▶ TASK INSTRUCTIONS
Write out each line of the records that has "arrow" in it.

▶ INFORMATION SUPPLIED
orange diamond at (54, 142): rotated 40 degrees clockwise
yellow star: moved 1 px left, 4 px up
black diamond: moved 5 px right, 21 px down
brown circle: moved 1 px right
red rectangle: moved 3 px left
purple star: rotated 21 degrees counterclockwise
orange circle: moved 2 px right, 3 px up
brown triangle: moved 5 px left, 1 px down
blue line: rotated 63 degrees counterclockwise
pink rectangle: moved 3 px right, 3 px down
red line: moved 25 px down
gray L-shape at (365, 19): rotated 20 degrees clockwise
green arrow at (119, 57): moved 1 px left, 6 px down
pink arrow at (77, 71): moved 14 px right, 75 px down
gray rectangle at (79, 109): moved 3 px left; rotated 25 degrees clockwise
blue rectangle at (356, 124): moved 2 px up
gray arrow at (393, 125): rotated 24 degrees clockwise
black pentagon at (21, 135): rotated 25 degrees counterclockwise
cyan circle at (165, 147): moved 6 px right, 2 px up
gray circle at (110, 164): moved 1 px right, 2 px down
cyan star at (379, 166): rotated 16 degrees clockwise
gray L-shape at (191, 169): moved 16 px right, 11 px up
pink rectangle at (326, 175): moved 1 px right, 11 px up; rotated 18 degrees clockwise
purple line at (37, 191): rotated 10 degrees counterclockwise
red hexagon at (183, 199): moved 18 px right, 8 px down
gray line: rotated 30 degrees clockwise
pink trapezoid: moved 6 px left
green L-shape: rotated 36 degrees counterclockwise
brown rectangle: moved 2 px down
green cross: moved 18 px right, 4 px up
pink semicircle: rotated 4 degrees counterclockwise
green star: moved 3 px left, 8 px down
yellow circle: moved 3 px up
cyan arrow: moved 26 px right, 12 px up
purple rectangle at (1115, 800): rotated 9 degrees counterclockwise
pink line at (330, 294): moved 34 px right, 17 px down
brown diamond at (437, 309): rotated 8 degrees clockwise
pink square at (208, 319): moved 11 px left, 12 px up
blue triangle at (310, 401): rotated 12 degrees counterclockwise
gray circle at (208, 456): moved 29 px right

▶ ANSWER TO THIS PROBLEM
green arrow at (119, 57): moved 1 px left, 6 px down
pink arrow at (77, 71): moved 14 px right, 75 px down
gray arrow at (393, 125): rotated 24 degrees clockwise
cyan arrow: moved 26 px right, 12 px up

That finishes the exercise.